__What the task requires__
Set down again exactly the lines of the listing below that fall between the line holding "white glasses: 4 -> 5" and the line holding "orange teapot: 5 -> 1", inclusive.

-- Opening Marker --

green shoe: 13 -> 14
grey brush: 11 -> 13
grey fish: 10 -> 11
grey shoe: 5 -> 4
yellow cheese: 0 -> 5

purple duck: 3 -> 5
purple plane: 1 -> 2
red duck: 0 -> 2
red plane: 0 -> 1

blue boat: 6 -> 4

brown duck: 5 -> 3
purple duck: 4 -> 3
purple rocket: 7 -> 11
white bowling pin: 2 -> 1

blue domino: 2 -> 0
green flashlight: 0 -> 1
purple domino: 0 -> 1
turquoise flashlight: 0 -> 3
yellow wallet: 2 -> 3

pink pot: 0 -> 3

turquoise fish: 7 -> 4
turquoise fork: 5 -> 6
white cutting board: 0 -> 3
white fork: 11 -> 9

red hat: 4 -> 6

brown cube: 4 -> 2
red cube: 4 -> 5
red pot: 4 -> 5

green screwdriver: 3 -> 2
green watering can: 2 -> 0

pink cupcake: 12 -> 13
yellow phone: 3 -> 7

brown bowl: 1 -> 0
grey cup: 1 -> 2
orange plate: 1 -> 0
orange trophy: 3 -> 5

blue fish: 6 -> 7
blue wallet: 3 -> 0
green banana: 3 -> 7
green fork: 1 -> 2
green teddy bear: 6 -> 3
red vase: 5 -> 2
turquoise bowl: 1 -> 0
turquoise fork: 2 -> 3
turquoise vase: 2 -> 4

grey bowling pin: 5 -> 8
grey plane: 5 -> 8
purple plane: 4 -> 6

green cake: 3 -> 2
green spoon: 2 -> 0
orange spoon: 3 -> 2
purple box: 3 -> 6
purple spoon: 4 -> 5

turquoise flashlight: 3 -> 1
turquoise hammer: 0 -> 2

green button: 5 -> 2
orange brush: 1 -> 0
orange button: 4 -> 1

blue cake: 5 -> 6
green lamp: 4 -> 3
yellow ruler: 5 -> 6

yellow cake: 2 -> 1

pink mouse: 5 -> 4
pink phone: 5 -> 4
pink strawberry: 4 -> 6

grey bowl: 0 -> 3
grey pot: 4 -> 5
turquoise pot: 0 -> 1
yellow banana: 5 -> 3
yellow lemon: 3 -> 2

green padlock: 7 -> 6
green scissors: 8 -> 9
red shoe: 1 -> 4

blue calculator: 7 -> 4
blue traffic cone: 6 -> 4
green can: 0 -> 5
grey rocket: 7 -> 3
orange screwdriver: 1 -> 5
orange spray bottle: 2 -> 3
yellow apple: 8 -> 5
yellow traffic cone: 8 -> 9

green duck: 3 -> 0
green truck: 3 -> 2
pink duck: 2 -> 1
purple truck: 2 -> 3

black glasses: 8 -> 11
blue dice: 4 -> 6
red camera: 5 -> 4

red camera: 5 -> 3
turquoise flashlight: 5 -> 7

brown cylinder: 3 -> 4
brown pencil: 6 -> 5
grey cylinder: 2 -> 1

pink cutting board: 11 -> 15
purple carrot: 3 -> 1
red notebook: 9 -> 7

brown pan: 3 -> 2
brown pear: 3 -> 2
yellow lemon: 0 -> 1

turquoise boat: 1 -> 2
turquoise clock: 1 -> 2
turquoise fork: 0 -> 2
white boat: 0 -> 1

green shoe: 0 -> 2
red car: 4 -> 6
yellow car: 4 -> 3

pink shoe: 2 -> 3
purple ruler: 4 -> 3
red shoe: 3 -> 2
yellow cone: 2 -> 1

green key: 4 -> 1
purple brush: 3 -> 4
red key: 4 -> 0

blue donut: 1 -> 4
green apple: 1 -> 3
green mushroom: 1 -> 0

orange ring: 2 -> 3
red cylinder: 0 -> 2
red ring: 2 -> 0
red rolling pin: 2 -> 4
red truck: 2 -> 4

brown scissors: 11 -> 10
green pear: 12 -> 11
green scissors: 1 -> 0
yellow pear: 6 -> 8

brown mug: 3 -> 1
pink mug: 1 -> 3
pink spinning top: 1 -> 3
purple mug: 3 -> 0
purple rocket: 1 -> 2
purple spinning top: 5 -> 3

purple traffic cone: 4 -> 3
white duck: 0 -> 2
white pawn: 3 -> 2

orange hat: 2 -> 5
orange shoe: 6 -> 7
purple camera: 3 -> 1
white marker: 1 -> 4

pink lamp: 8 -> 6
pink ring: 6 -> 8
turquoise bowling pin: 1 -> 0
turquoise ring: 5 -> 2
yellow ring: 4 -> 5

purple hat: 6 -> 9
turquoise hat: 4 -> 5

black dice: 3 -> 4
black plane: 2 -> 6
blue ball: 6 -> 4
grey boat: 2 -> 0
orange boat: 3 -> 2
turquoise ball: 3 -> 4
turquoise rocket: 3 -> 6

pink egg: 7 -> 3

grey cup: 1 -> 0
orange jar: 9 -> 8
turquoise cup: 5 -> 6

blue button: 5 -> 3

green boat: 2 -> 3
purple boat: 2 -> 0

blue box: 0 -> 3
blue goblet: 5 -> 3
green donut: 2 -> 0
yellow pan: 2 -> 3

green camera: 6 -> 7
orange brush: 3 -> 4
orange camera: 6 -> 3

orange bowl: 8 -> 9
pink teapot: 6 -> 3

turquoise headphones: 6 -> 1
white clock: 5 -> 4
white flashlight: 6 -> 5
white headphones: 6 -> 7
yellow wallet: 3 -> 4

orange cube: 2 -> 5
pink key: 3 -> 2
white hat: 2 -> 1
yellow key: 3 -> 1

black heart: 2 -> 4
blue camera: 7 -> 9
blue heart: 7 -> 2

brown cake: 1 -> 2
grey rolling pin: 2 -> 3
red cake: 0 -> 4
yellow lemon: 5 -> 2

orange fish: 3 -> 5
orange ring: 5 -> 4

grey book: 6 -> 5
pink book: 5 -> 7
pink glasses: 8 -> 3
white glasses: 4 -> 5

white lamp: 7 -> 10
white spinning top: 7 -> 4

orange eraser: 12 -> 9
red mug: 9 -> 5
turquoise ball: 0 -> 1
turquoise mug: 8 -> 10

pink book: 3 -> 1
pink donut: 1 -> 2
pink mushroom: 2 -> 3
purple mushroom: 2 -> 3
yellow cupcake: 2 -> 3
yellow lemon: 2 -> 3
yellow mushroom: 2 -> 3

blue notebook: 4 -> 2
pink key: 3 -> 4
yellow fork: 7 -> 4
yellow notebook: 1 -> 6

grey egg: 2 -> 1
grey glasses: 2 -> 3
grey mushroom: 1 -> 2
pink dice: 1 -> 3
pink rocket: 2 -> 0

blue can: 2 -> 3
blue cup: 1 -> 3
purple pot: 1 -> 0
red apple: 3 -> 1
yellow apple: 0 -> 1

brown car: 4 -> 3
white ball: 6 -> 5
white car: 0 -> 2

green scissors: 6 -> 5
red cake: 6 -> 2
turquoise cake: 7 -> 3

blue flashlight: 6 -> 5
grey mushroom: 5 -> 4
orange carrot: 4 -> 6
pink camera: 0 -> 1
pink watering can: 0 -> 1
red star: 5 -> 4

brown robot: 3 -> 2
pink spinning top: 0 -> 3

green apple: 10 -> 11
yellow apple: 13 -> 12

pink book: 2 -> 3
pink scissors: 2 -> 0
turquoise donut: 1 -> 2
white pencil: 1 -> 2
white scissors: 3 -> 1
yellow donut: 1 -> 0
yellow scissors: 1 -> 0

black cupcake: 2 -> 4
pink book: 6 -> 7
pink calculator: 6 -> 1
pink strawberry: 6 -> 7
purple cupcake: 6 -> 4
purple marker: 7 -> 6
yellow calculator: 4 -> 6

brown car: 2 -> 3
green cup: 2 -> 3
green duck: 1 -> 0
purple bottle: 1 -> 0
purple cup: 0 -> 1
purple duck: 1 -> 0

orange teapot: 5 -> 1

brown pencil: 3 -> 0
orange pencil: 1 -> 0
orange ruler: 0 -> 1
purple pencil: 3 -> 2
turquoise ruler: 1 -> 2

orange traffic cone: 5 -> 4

-- Closing Marker --

__Result below__
white glasses: 4 -> 5

white lamp: 7 -> 10
white spinning top: 7 -> 4

orange eraser: 12 -> 9
red mug: 9 -> 5
turquoise ball: 0 -> 1
turquoise mug: 8 -> 10

pink book: 3 -> 1
pink donut: 1 -> 2
pink mushroom: 2 -> 3
purple mushroom: 2 -> 3
yellow cupcake: 2 -> 3
yellow lemon: 2 -> 3
yellow mushroom: 2 -> 3

blue notebook: 4 -> 2
pink key: 3 -> 4
yellow fork: 7 -> 4
yellow notebook: 1 -> 6

grey egg: 2 -> 1
grey glasses: 2 -> 3
grey mushroom: 1 -> 2
pink dice: 1 -> 3
pink rocket: 2 -> 0

blue can: 2 -> 3
blue cup: 1 -> 3
purple pot: 1 -> 0
red apple: 3 -> 1
yellow apple: 0 -> 1

brown car: 4 -> 3
white ball: 6 -> 5
white car: 0 -> 2

green scissors: 6 -> 5
red cake: 6 -> 2
turquoise cake: 7 -> 3

blue flashlight: 6 -> 5
grey mushroom: 5 -> 4
orange carrot: 4 -> 6
pink camera: 0 -> 1
pink watering can: 0 -> 1
red star: 5 -> 4

brown robot: 3 -> 2
pink spinning top: 0 -> 3

green apple: 10 -> 11
yellow apple: 13 -> 12

pink book: 2 -> 3
pink scissors: 2 -> 0
turquoise donut: 1 -> 2
white pencil: 1 -> 2
white scissors: 3 -> 1
yellow donut: 1 -> 0
yellow scissors: 1 -> 0

black cupcake: 2 -> 4
pink book: 6 -> 7
pink calculator: 6 -> 1
pink strawberry: 6 -> 7
purple cupcake: 6 -> 4
purple marker: 7 -> 6
yellow calculator: 4 -> 6

brown car: 2 -> 3
green cup: 2 -> 3
green duck: 1 -> 0
purple bottle: 1 -> 0
purple cup: 0 -> 1
purple duck: 1 -> 0

orange teapot: 5 -> 1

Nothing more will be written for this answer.